Task: Could you restate the data below word for word, without its pictures?

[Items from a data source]
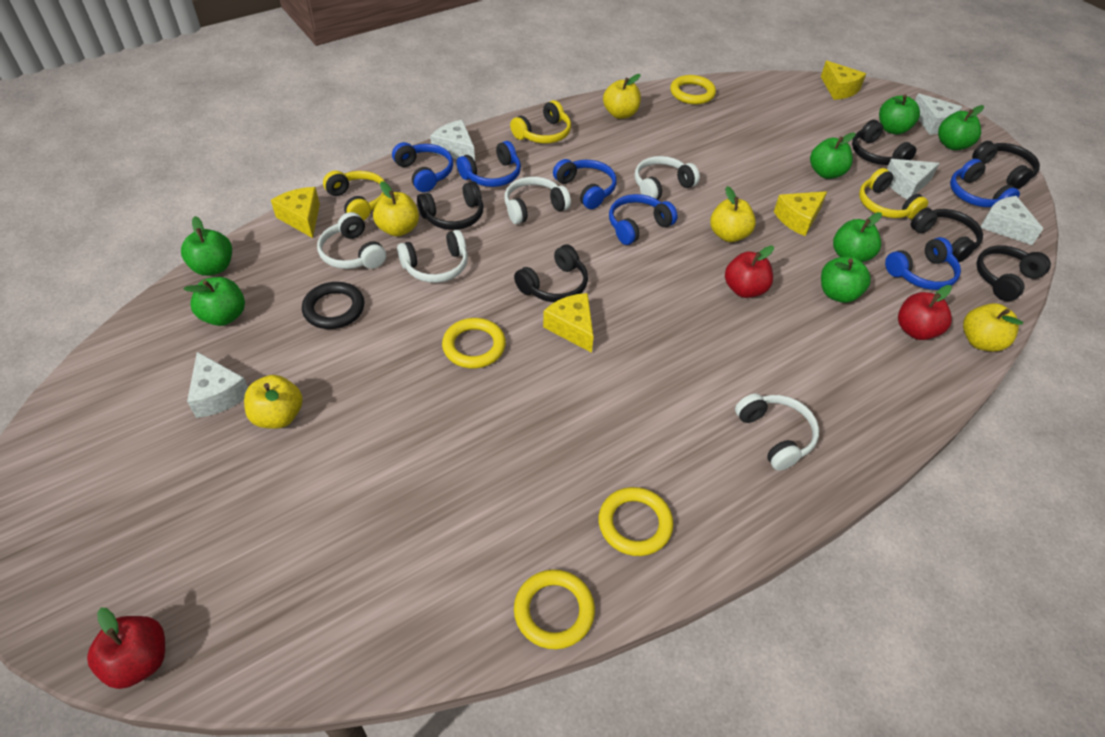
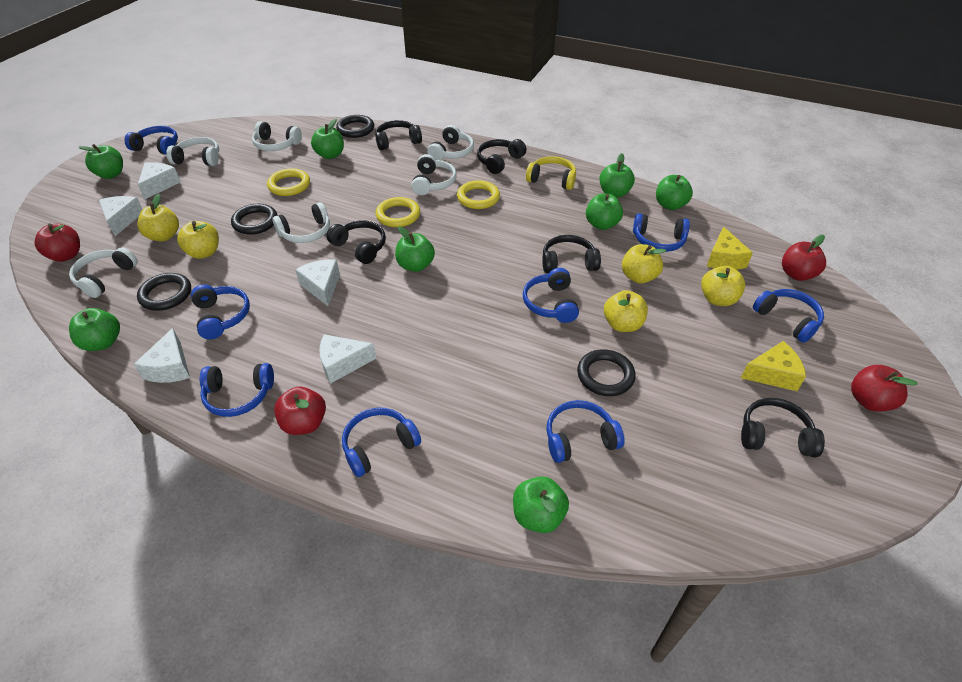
black headphones: 6 -> 5
black ring: 1 -> 4
blue headphones: 6 -> 8
green apple: 7 -> 8
red apple: 3 -> 4
white headphones: 5 -> 6
yellow cheese: 4 -> 2
yellow headphones: 3 -> 1
yellow ring: 4 -> 3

Result below:
black headphones: 6 -> 5
black ring: 1 -> 4
blue headphones: 6 -> 8
green apple: 7 -> 8
red apple: 3 -> 4
white headphones: 5 -> 6
yellow cheese: 4 -> 2
yellow headphones: 3 -> 1
yellow ring: 4 -> 3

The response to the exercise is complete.